== Study material ==

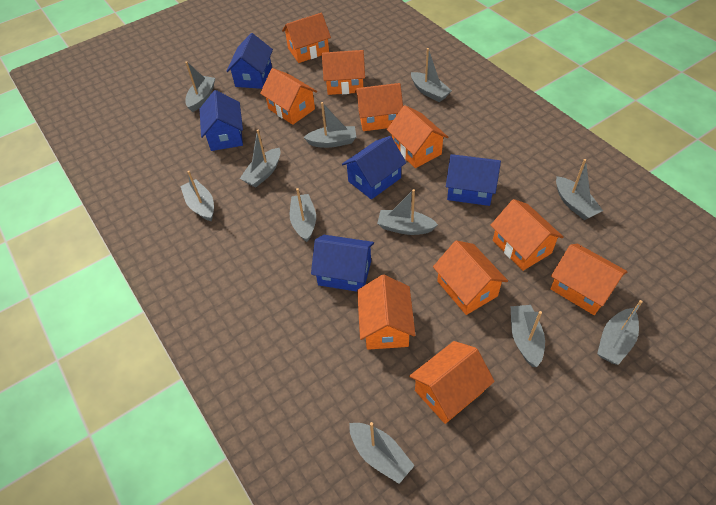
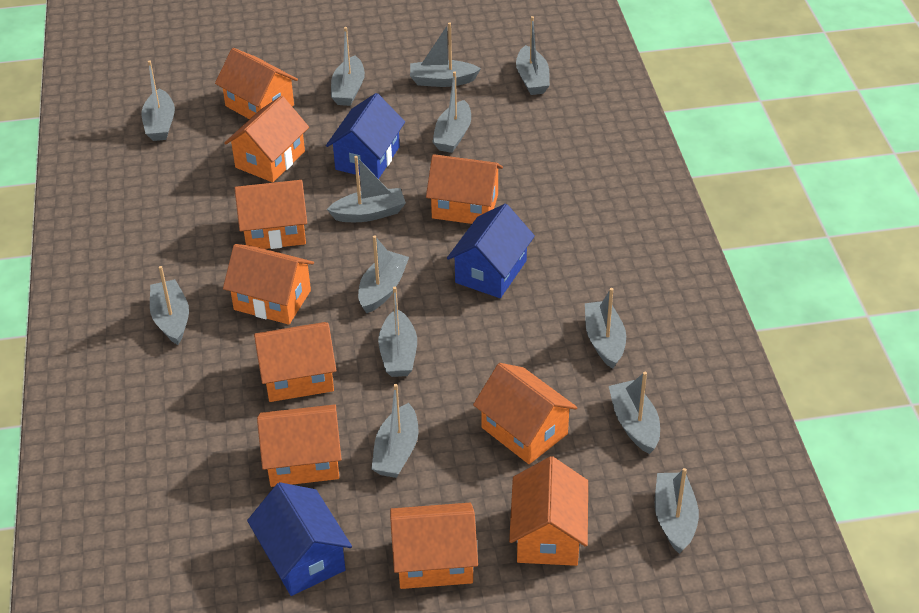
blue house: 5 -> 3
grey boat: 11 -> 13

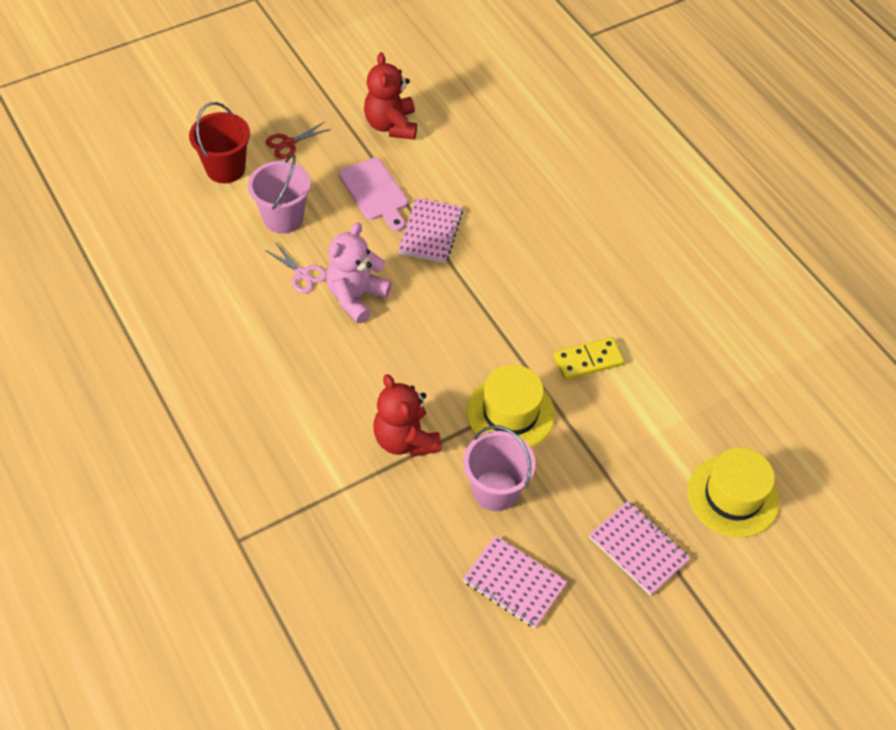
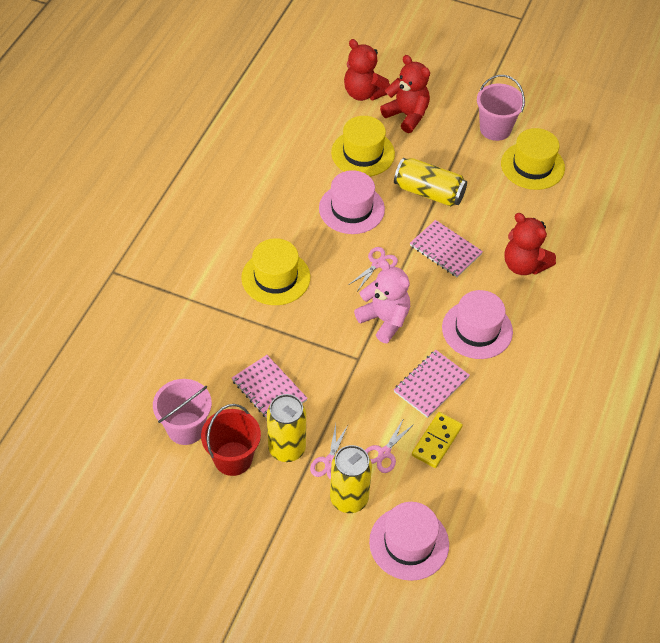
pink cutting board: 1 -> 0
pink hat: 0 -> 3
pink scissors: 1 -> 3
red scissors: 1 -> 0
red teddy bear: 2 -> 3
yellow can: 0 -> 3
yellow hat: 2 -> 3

===

**Task brief**: When copying the entries above, keep each word as it is and exclude any image.

**Solution for this exercise**:
blue house: 5 -> 3
grey boat: 11 -> 13

pink cutting board: 1 -> 0
pink hat: 0 -> 3
pink scissors: 1 -> 3
red scissors: 1 -> 0
red teddy bear: 2 -> 3
yellow can: 0 -> 3
yellow hat: 2 -> 3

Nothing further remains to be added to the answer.